All the lines below need to be output exactly, apart from any images.

---

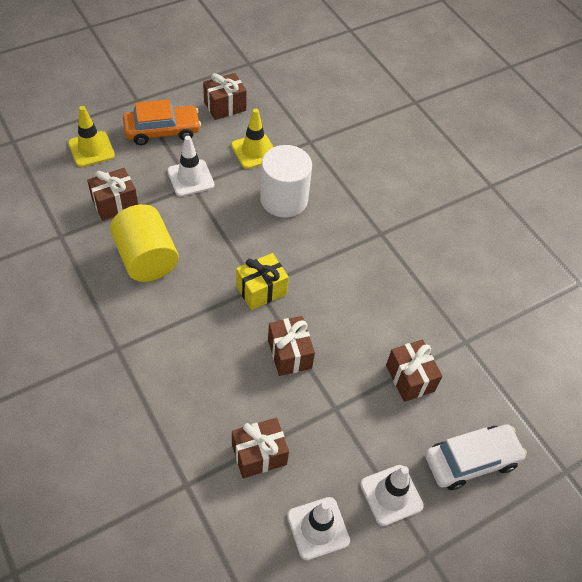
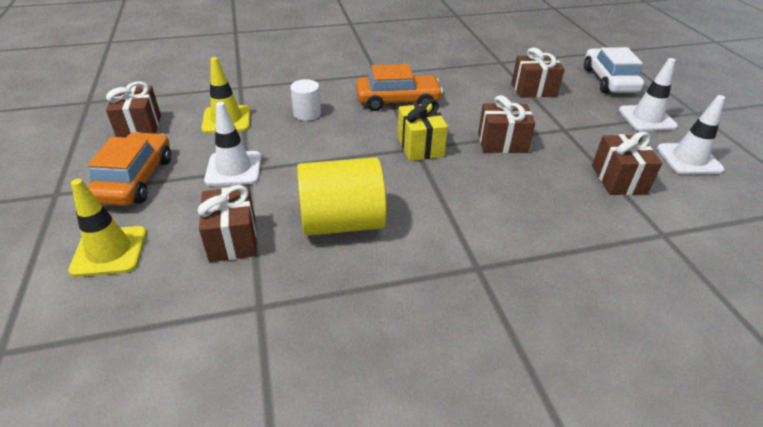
camera: 70 degrees left, 15 degrees down
(284, 199) = (307, 113): white cylinder -> white cylinder, size x0.52
(333, 260) = (398, 101): none -> orange car

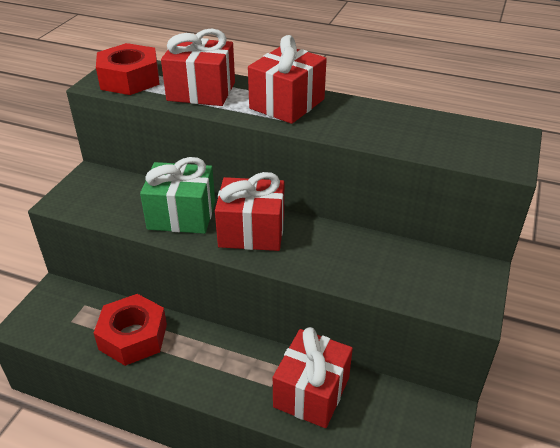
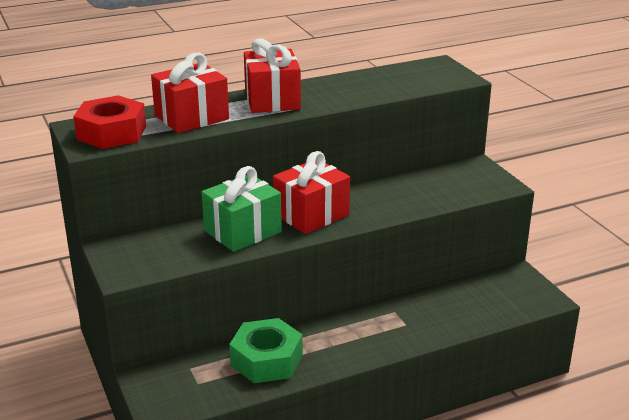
camera: 45 degrees left, 10 degrees down
(133, 337) = (266, 360): red nut -> green nut
(311, 392) = (435, 311): red gift -> none

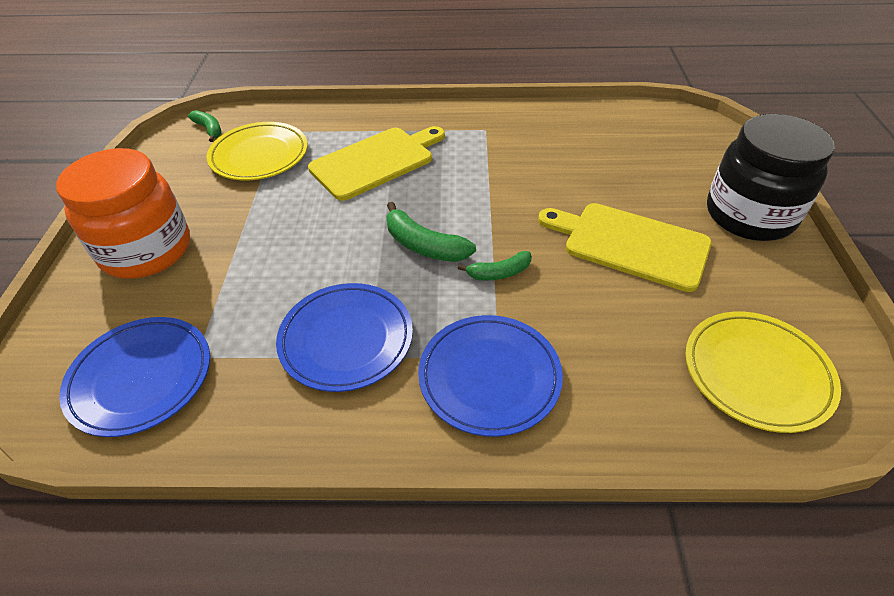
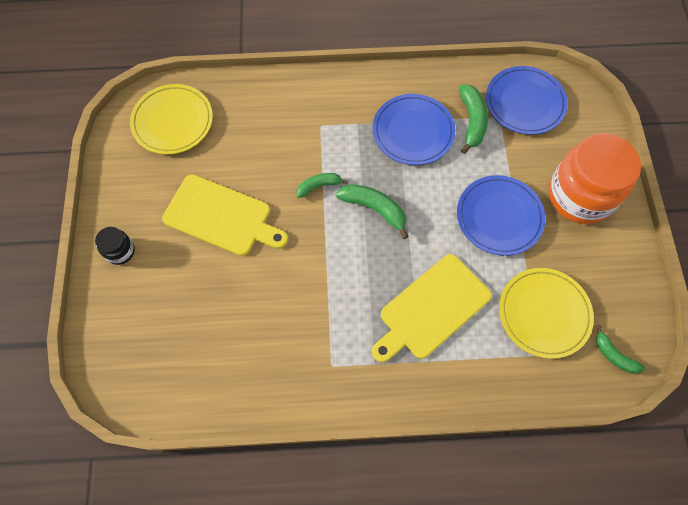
camera: 175 degrees right, 20 degrees up
(245, 351) = (472, 121): none -> green banana
(489, 377) = (325, 112): blue plate -> blue plate (499, 217)
(749, 215) = (120, 251): black jar -> black jar, size x0.44

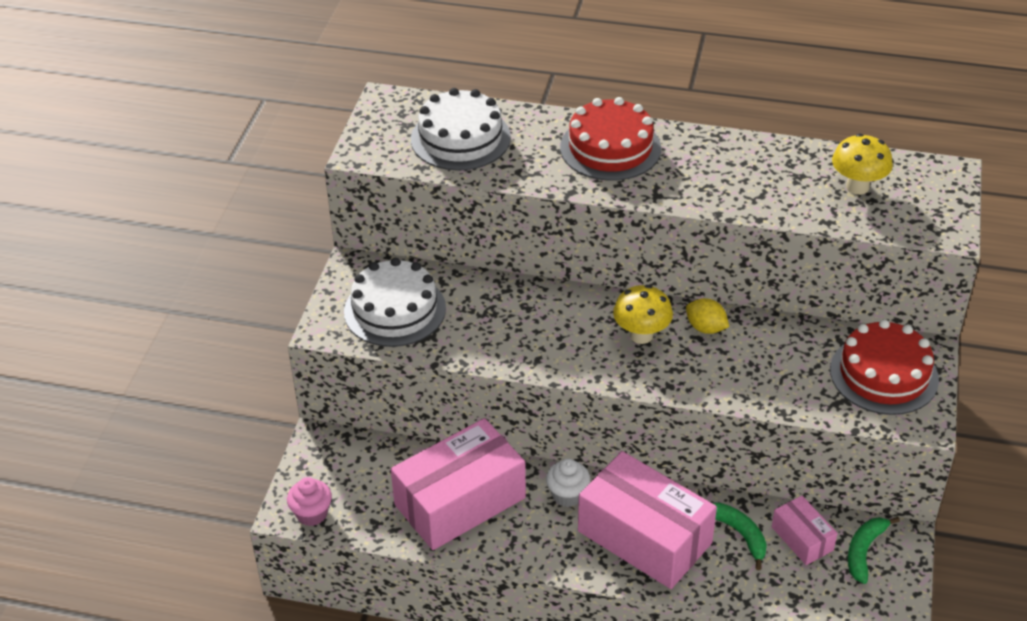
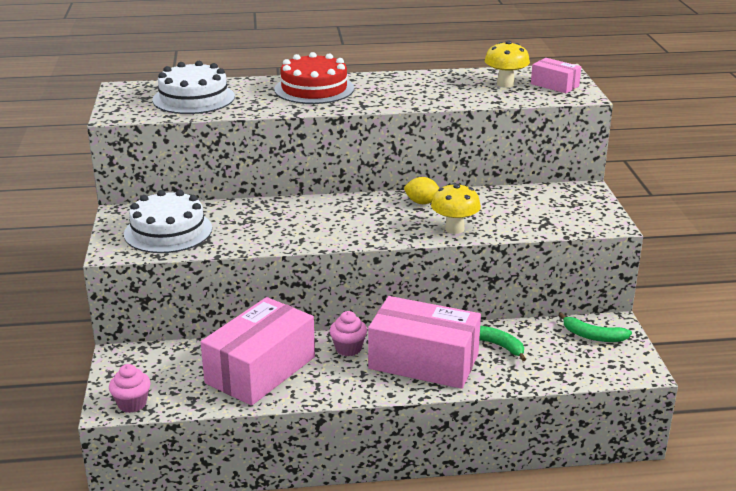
camera: 20 degrees left, 15 degrees down
(567, 495) = (348, 348): white cupcake -> pink cupcake
(641, 335) = (376, 214): yellow mushroom -> yellow mushroom (454, 229)
(802, 538) = (544, 338): pink box -> pink box (554, 85)
(864, 551) = (593, 336): green banana -> green banana turned 75 degrees counterclockwise
(884, 374) = (566, 205): red cake -> none

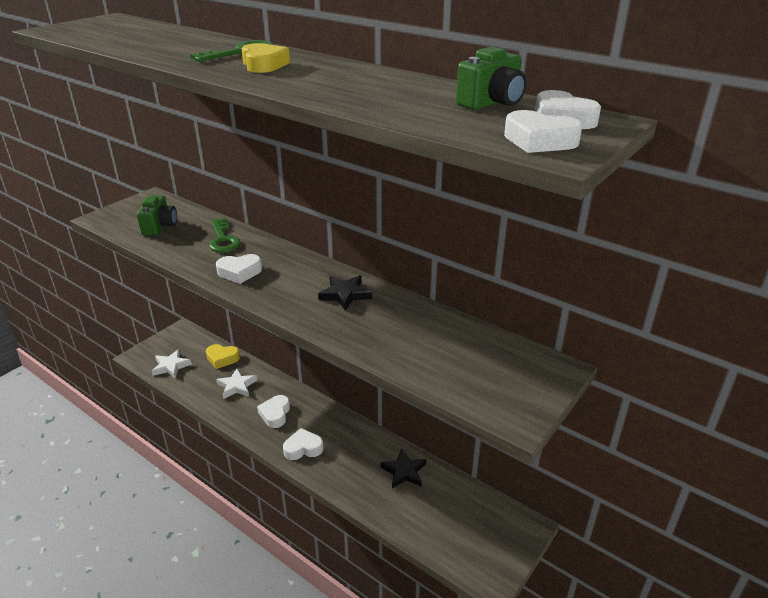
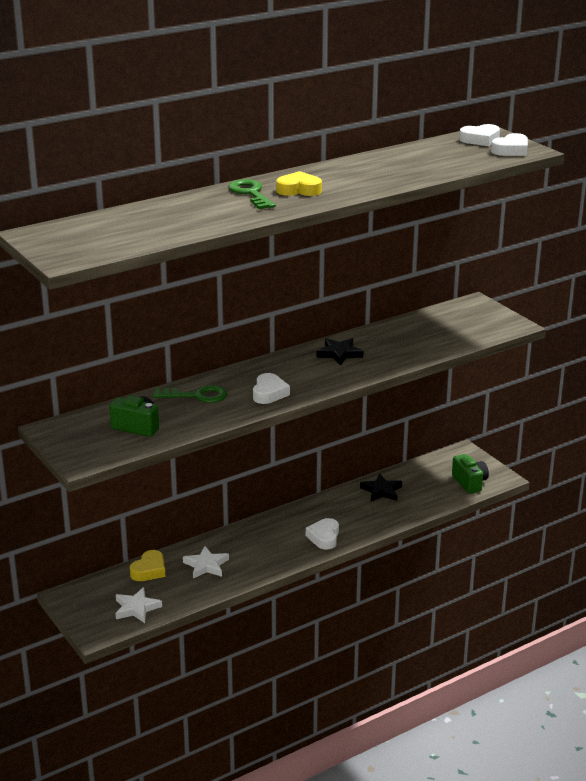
camera: 70 degrees left, 5 degrees down
(275, 414) = (267, 546): white heart -> none
(491, 103) = (441, 148): green camera -> green camera (469, 483)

---

### TASK RESPONSE
camera: 70 degrees left, 15 degrees down
(284, 199) = (307, 113): white cylinder -> white cylinder, size x0.52
(333, 260) = (398, 101): none -> orange car

camera: 45 degrees left, 10 degrees down
(133, 337) = (266, 360): red nut -> green nut
(311, 392) = (435, 311): red gift -> none

camera: 175 degrees right, 20 degrees up
(245, 351) = (472, 121): none -> green banana
(489, 377) = (325, 112): blue plate -> blue plate (499, 217)
(749, 215) = (120, 251): black jar -> black jar, size x0.44

camera: 20 degrees left, 15 degrees down
(567, 495) = (348, 348): white cupcake -> pink cupcake
(641, 335) = (376, 214): yellow mushroom -> yellow mushroom (454, 229)
(802, 538) = (544, 338): pink box -> pink box (554, 85)
(864, 551) = (593, 336): green banana -> green banana turned 75 degrees counterclockwise
(884, 374) = (566, 205): red cake -> none

camera: 70 degrees left, 5 degrees down
(275, 414) = (267, 546): white heart -> none
(491, 103) = (441, 148): green camera -> green camera (469, 483)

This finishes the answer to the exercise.